LISTED ENTRIES:
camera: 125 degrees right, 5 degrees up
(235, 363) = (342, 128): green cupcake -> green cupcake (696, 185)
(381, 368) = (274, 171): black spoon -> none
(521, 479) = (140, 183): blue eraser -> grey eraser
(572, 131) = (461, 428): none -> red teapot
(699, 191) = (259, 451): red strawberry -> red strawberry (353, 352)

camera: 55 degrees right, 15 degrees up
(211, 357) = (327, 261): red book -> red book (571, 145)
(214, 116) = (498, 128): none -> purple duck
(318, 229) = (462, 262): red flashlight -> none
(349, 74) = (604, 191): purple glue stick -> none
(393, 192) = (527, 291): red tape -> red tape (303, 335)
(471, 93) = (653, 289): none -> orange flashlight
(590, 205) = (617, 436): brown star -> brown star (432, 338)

...

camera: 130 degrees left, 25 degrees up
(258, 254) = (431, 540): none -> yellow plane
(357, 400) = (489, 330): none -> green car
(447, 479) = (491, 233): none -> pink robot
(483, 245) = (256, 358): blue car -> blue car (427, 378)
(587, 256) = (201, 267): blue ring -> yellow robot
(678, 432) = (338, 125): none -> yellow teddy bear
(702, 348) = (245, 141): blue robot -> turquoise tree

* * *

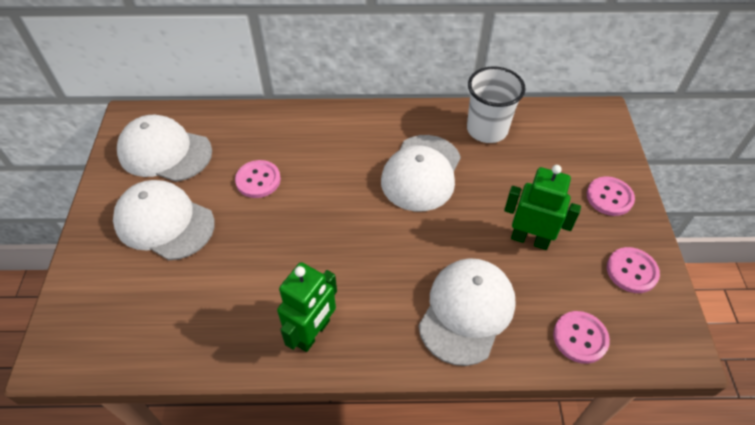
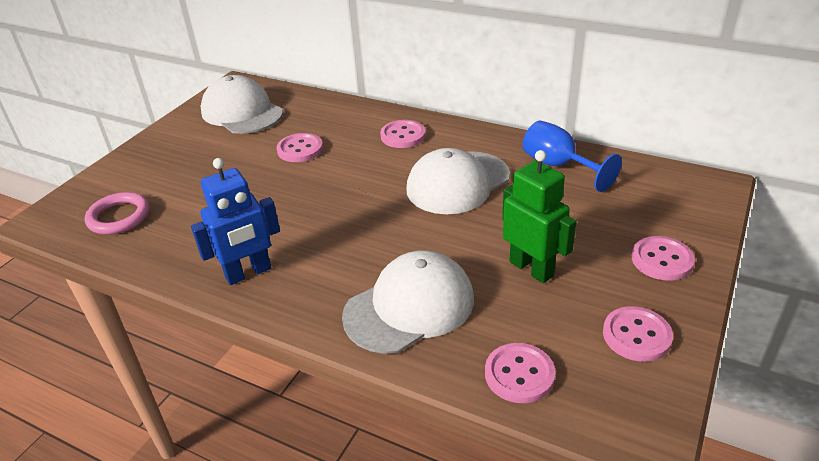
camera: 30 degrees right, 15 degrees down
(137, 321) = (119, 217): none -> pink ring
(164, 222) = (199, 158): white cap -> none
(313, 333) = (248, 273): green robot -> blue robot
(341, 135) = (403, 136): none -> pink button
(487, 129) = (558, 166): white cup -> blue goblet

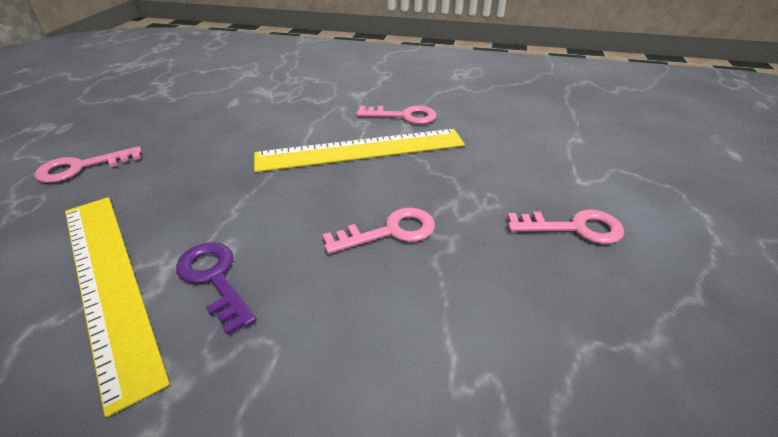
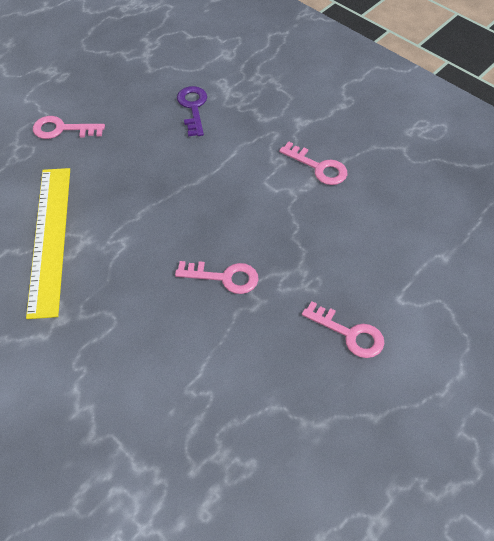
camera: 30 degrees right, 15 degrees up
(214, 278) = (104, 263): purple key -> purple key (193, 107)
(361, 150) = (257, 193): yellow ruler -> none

WORK TO BE COMPLETED:
Whatever else the listing above holds, retype exactly only the lines from the one containing "camera: 55 degrees right, 15 degrees up" to the one containing "(590, 205) = (617, 436): brown", both ends kept.

FINISHED TASK:
camera: 55 degrees right, 15 degrees up
(211, 357) = (327, 261): red book -> red book (571, 145)
(214, 116) = (498, 128): none -> purple duck
(318, 229) = (462, 262): red flashlight -> none
(349, 74) = (604, 191): purple glue stick -> none
(393, 192) = (527, 291): red tape -> red tape (303, 335)
(471, 93) = (653, 289): none -> orange flashlight
(590, 205) = (617, 436): brown star -> brown star (432, 338)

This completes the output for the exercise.